### PROBLEM
Check every line below, and copy those that include "RESET".

### EXERCISE MATERIALS
****************

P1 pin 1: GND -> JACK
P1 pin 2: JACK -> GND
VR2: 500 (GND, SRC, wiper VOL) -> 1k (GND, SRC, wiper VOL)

****************

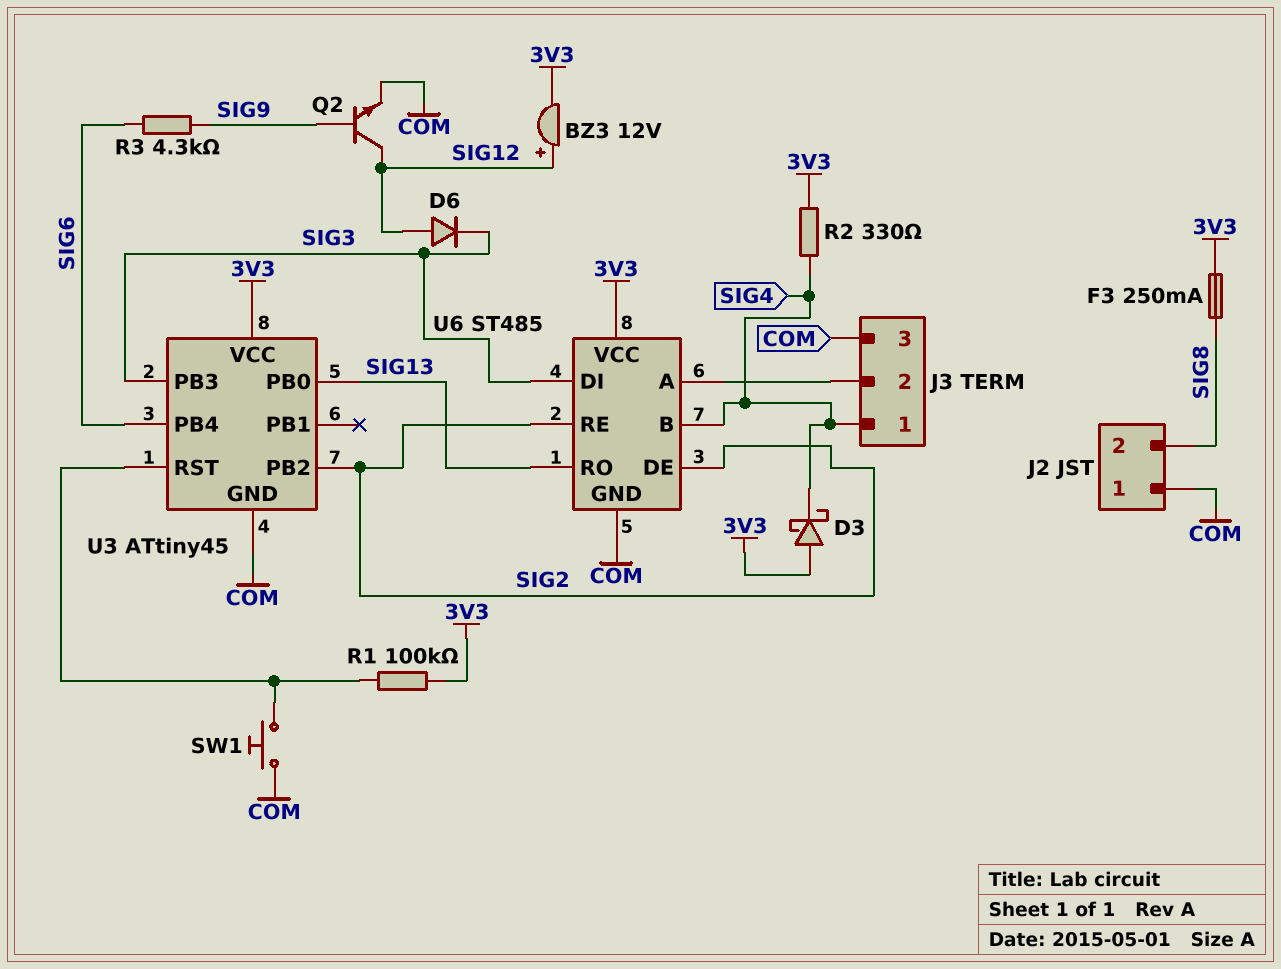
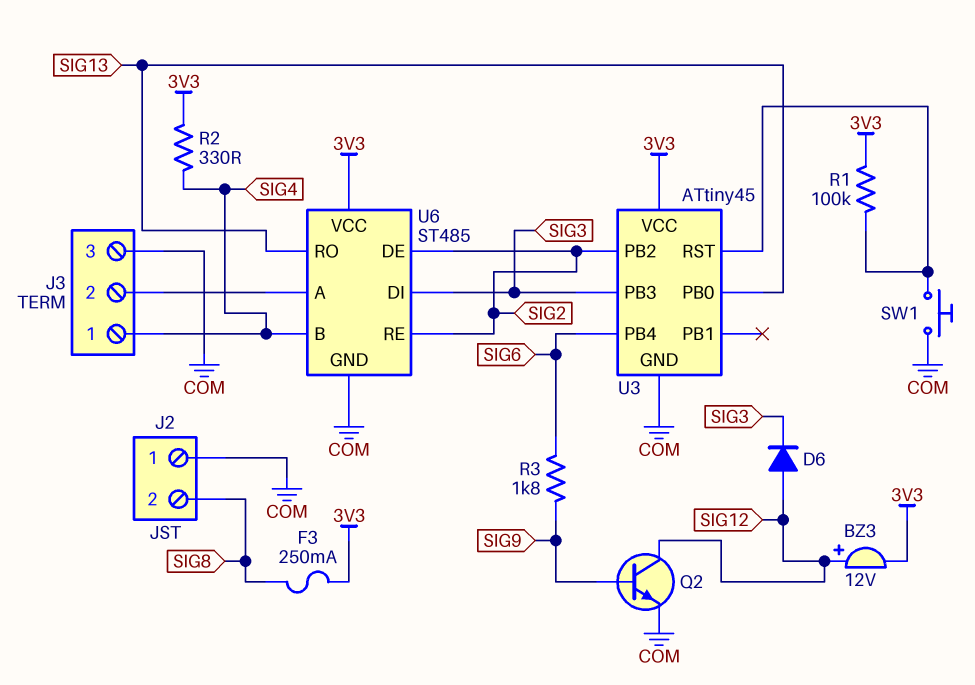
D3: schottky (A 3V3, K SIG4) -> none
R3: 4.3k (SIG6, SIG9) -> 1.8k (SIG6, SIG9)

****************

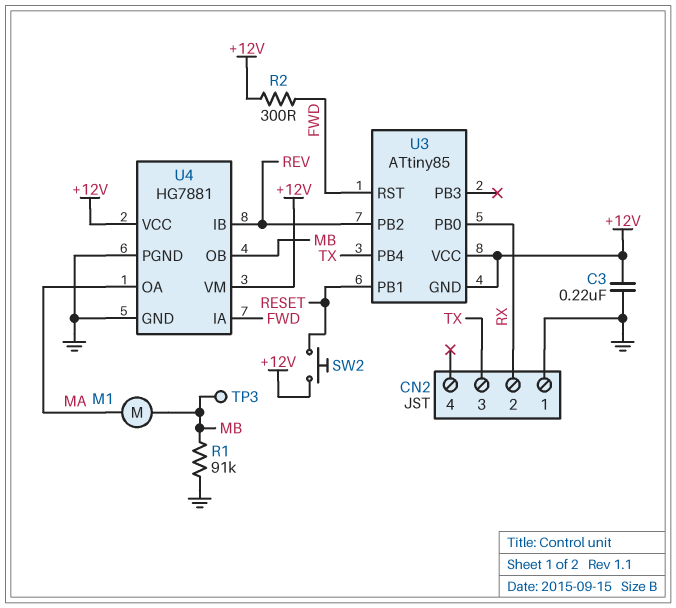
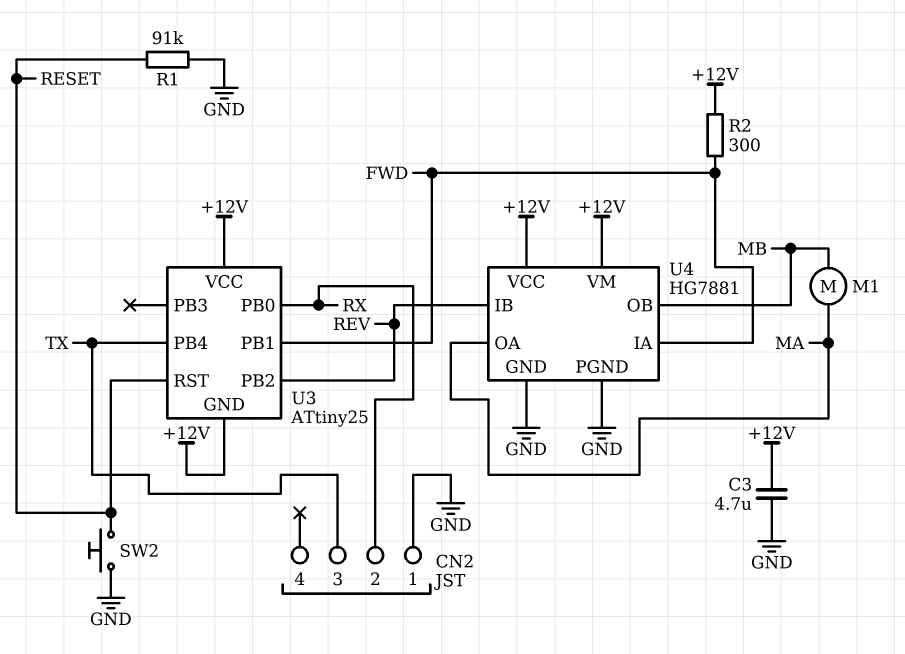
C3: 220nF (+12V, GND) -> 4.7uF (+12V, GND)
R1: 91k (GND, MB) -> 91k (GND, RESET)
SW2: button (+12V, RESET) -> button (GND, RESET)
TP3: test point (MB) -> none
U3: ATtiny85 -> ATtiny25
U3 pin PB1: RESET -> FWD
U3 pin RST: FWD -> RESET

****************

### EXPECTED OUTPUT
R1: 91k (GND, MB) -> 91k (GND, RESET)
SW2: button (+12V, RESET) -> button (GND, RESET)
U3 pin PB1: RESET -> FWD
U3 pin RST: FWD -> RESET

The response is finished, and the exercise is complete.